## What you need to do
Please return each line from the entries below that contains the word "major", copied in full.

---------- The data

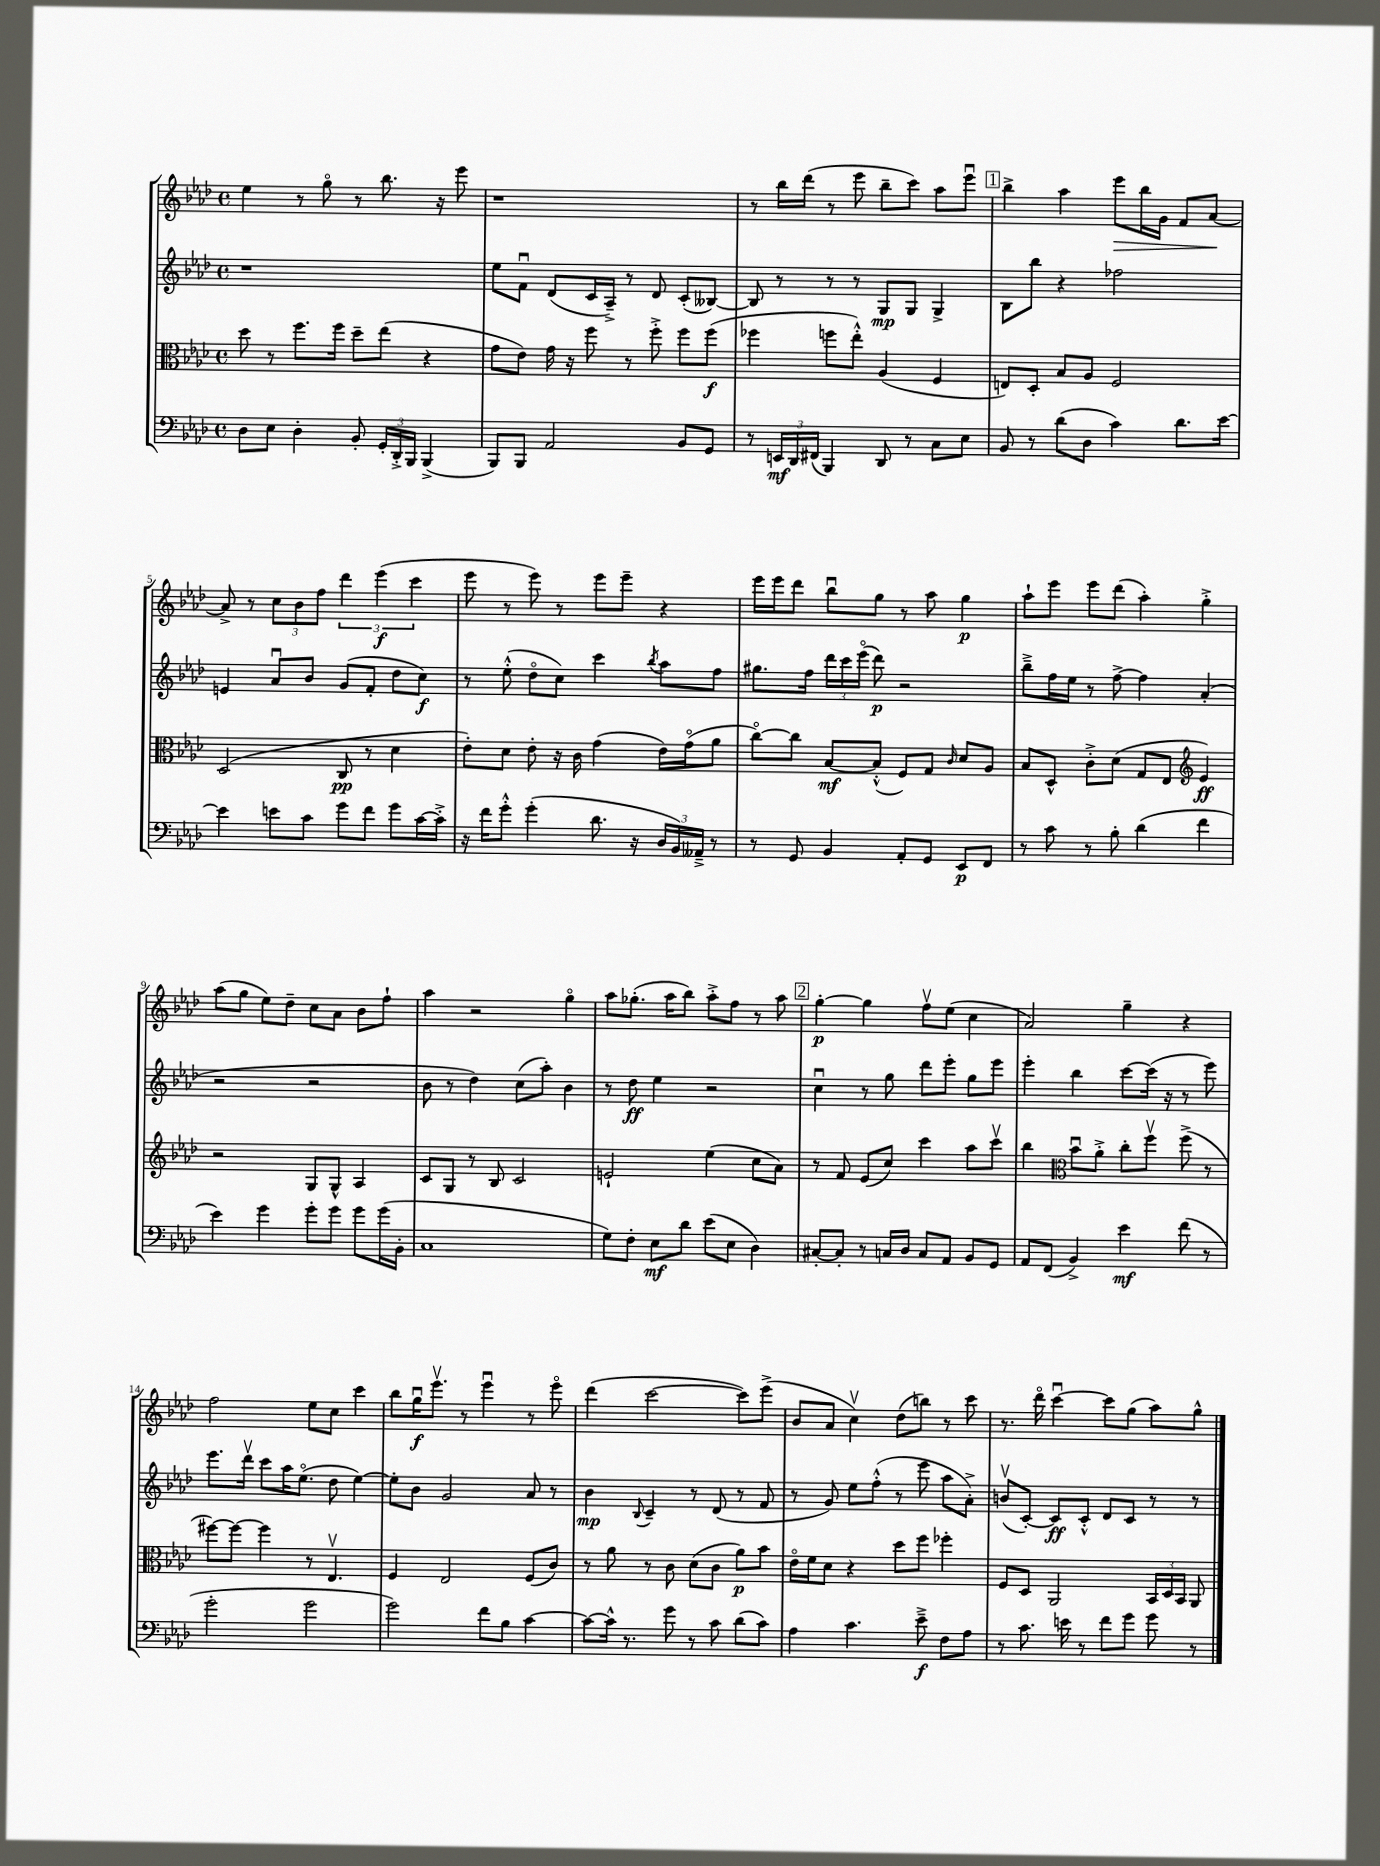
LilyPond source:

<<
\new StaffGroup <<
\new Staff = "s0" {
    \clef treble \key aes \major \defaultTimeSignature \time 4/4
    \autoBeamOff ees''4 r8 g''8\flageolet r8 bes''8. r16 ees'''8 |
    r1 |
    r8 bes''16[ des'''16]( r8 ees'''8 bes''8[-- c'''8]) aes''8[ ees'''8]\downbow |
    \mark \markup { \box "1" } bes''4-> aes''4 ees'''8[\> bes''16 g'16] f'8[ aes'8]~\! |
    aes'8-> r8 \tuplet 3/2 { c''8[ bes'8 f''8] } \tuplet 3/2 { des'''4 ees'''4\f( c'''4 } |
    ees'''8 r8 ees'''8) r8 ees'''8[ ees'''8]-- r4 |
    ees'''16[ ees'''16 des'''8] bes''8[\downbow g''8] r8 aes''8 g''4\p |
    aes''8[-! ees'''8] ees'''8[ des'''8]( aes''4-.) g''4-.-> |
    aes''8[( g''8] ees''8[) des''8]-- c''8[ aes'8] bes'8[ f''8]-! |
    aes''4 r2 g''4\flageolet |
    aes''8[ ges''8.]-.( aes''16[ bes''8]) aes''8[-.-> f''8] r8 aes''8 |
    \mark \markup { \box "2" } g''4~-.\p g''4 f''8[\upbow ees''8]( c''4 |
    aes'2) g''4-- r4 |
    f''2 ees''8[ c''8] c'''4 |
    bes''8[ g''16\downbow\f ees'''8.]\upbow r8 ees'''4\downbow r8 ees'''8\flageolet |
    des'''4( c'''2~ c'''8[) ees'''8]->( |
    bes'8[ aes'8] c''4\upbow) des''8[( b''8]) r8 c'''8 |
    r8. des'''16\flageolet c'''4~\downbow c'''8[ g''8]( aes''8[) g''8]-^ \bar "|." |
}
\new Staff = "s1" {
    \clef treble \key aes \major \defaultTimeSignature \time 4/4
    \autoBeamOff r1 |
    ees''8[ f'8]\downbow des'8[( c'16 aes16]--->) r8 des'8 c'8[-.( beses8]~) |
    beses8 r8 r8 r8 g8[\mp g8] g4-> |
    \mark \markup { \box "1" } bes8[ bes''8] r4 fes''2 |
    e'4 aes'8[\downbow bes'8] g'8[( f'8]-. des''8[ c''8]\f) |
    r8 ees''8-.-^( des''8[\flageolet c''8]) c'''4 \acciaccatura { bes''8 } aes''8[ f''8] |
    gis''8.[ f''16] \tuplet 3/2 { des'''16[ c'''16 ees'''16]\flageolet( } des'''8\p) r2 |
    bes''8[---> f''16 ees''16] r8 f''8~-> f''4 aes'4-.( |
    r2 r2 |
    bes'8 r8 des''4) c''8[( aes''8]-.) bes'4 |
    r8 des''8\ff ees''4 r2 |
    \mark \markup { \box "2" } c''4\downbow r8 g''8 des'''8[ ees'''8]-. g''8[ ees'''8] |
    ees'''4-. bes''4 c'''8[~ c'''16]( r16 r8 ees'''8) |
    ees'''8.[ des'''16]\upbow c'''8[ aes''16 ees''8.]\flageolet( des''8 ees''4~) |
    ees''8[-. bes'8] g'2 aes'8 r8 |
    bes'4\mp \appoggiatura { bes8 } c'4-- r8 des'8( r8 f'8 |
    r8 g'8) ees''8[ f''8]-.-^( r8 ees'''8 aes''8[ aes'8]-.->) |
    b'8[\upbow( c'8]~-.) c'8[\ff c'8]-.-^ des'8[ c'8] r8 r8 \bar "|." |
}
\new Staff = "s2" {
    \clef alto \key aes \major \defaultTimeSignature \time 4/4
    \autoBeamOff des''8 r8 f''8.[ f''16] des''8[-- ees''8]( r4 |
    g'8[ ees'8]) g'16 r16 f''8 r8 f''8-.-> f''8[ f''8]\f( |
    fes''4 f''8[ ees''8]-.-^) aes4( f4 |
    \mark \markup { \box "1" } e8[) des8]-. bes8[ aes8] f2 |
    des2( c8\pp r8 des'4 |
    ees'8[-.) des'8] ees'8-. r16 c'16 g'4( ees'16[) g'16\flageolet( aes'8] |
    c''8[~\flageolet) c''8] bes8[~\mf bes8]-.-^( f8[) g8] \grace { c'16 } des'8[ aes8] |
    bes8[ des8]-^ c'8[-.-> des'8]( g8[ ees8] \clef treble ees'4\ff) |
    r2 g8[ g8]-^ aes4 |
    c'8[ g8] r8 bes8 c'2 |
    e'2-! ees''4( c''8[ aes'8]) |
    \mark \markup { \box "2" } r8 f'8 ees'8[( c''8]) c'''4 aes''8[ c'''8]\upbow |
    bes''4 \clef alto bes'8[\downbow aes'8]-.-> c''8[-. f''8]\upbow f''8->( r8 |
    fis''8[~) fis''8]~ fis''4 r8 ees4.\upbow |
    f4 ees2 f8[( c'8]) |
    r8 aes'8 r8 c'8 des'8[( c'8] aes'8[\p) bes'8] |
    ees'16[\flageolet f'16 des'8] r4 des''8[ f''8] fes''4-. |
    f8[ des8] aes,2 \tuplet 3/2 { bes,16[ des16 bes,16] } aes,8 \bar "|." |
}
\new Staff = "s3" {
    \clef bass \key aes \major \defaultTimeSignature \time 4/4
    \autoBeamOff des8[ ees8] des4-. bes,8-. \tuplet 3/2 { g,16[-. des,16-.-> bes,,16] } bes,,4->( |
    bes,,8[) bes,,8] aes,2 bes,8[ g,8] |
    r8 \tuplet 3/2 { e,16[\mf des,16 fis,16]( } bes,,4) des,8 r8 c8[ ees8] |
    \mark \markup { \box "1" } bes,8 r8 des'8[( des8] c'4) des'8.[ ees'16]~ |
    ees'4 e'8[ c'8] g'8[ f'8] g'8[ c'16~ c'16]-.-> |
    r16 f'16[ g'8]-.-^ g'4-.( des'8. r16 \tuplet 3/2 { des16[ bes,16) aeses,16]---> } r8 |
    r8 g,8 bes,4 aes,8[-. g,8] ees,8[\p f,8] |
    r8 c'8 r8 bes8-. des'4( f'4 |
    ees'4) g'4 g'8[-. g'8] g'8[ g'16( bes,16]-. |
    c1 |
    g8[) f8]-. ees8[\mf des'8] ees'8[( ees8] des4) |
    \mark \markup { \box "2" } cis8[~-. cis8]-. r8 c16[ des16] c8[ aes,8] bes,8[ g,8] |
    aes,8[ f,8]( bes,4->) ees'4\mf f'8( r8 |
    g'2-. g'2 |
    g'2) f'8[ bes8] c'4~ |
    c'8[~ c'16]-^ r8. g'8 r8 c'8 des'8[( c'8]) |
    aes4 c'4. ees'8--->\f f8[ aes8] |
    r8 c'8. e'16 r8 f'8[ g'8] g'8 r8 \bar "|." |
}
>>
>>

--------------------

## Solution to this task
    \clef treble \key aes \major \defaultTimeSignature \time 4/4
    \clef treble \key aes \major \defaultTimeSignature \time 4/4
    \clef alto \key aes \major \defaultTimeSignature \time 4/4
    \clef bass \key aes \major \defaultTimeSignature \time 4/4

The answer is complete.